• Work instruction
Begin your copy at the line with "pink brick I9:K9" in the records below and end it at the line with "yellow brick B10", restating each line word for word; omit the pictures.

• Given records
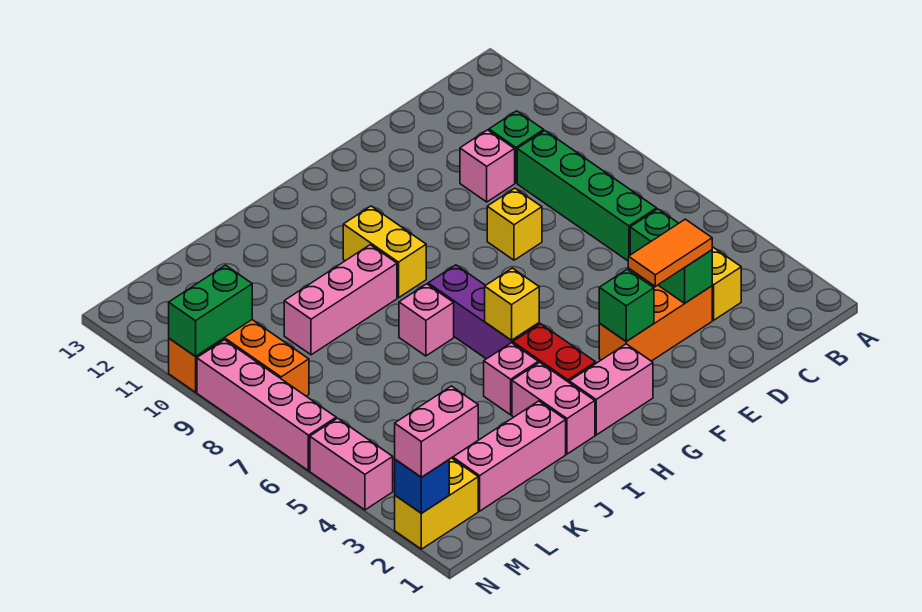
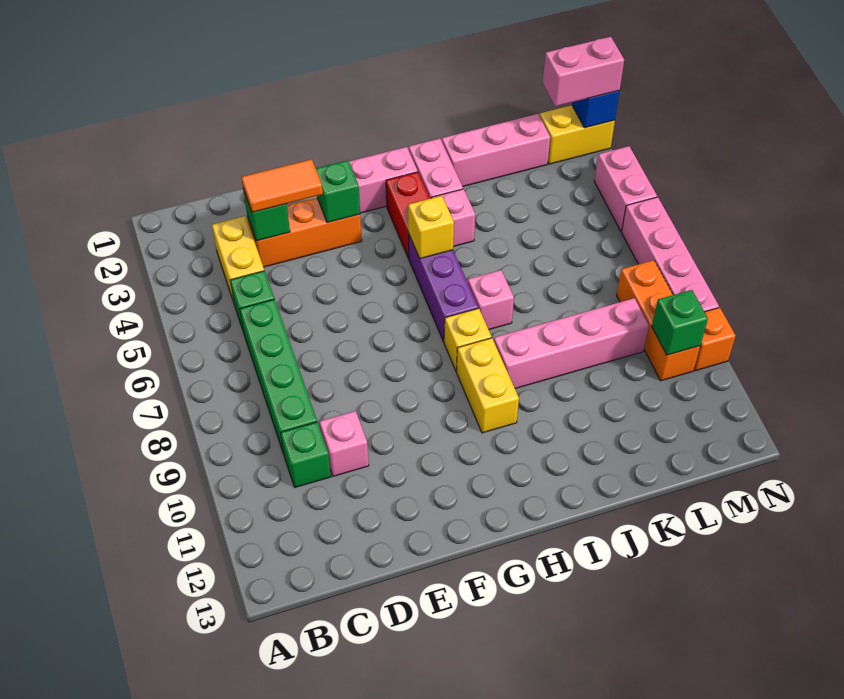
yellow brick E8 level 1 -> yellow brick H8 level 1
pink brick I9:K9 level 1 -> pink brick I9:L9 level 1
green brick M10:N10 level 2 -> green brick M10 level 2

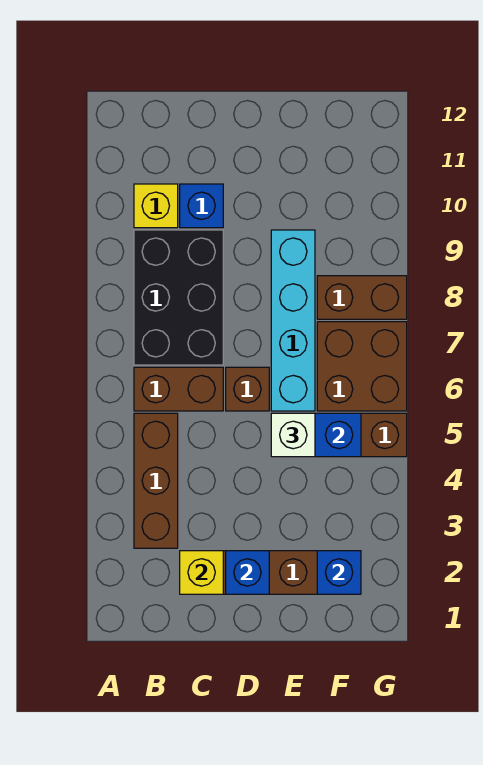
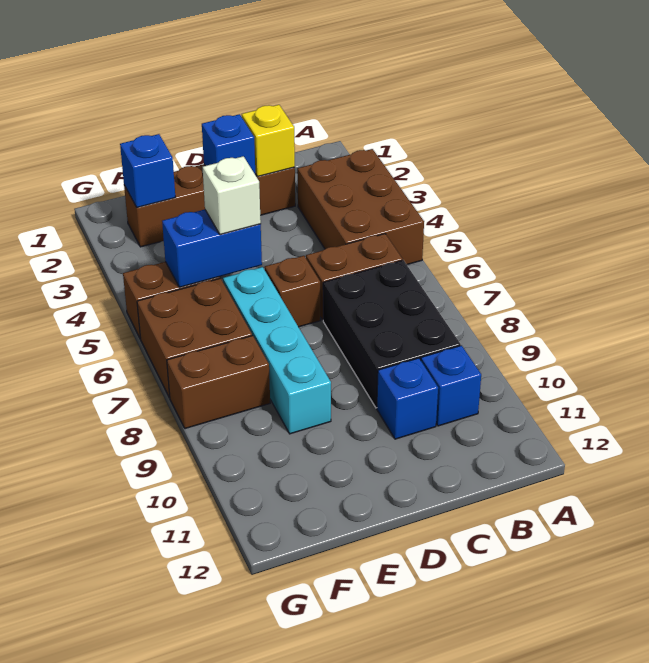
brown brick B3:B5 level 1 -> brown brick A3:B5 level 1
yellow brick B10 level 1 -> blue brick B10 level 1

==

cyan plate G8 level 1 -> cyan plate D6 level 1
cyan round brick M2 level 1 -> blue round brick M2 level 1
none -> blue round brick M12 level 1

• Task solution
pink brick I9:K9 level 1 -> pink brick I9:L9 level 1
green brick M10:N10 level 2 -> green brick M10 level 2

brown brick B3:B5 level 1 -> brown brick A3:B5 level 1
yellow brick B10 level 1 -> blue brick B10 level 1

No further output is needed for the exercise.